━━ Given entries

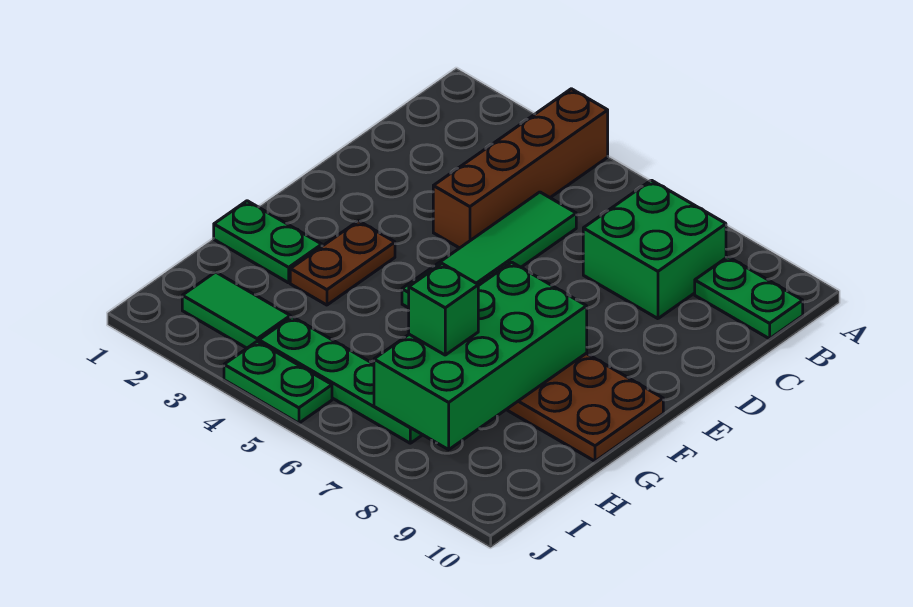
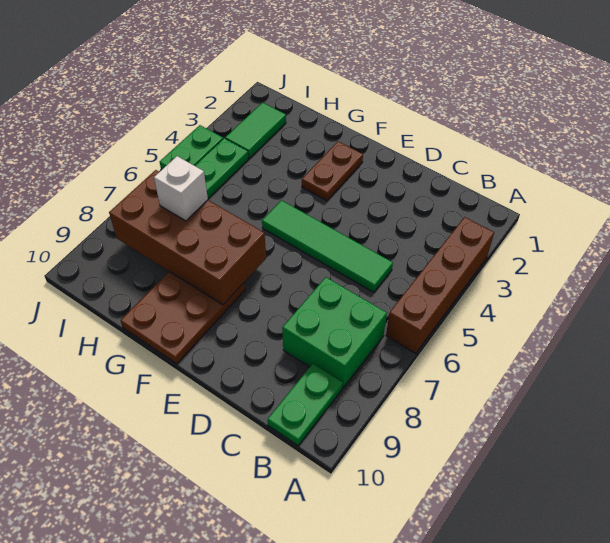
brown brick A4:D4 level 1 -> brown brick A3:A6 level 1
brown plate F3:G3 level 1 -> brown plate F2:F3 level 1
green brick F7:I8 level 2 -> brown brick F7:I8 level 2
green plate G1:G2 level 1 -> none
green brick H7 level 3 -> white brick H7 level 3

━━━━

Problem to work on
All records above are to be printed exactly, minus the pictures they contain.

Answer box
brown brick A4:D4 level 1 -> brown brick A3:A6 level 1
brown plate F3:G3 level 1 -> brown plate F2:F3 level 1
green brick F7:I8 level 2 -> brown brick F7:I8 level 2
green plate G1:G2 level 1 -> none
green brick H7 level 3 -> white brick H7 level 3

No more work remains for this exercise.